Available data:

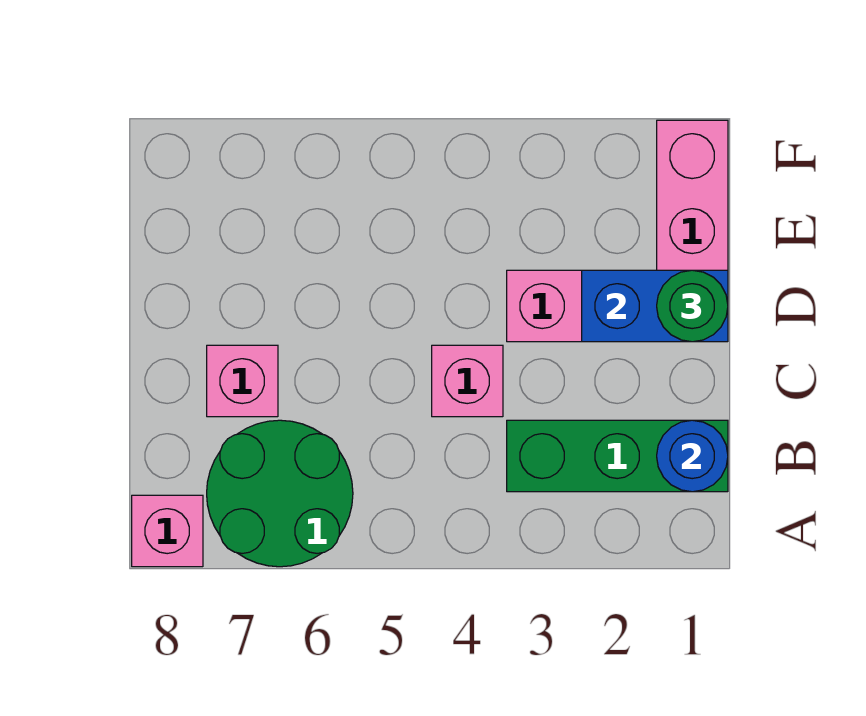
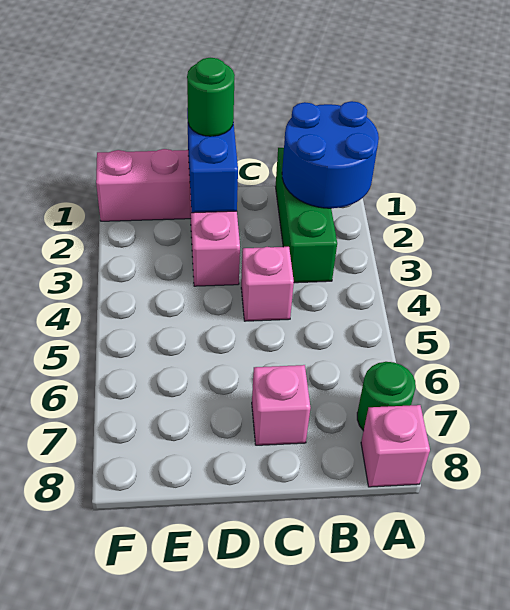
green round brick A6:B7 level 1 -> green round brick A7 level 1
blue round brick B1 level 2 -> blue round brick A1:B2 level 2

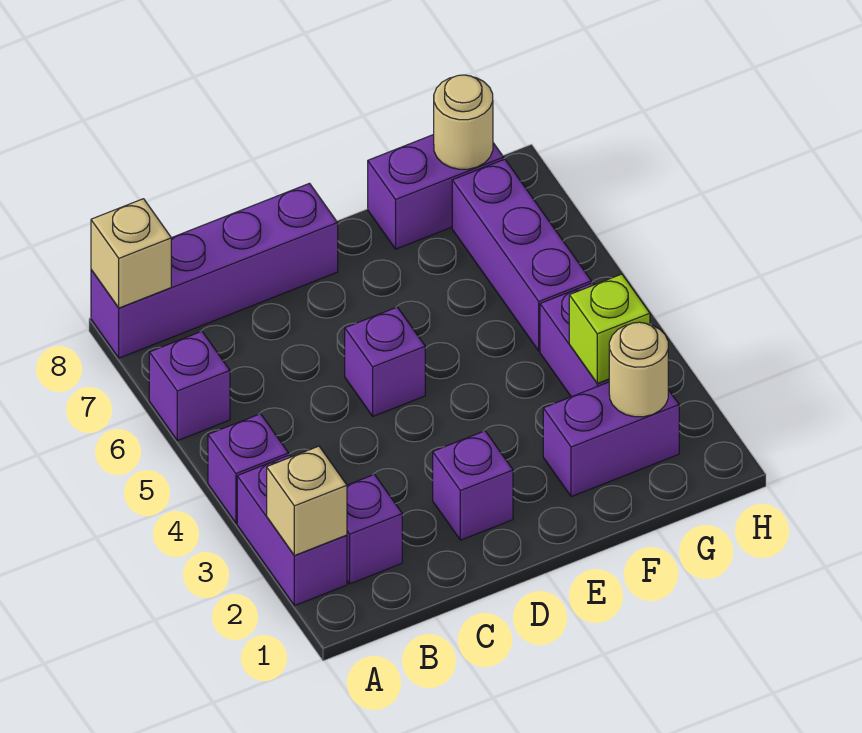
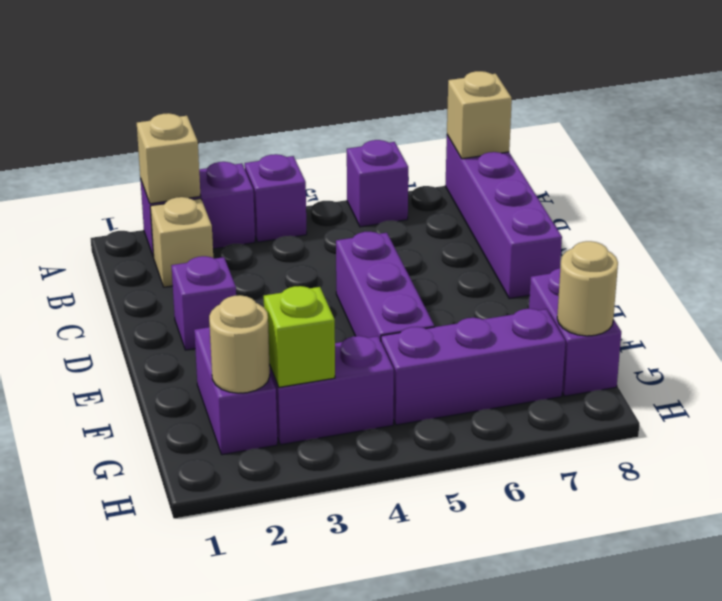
purple brick B2 level 1 -> tan brick B2 level 1
purple brick D5 level 1 -> purple brick D5:F5 level 1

Prompt: Using the data above, return every line that contains the string "round".

Response to the task:
green round brick A6:B7 level 1 -> green round brick A7 level 1
blue round brick B1 level 2 -> blue round brick A1:B2 level 2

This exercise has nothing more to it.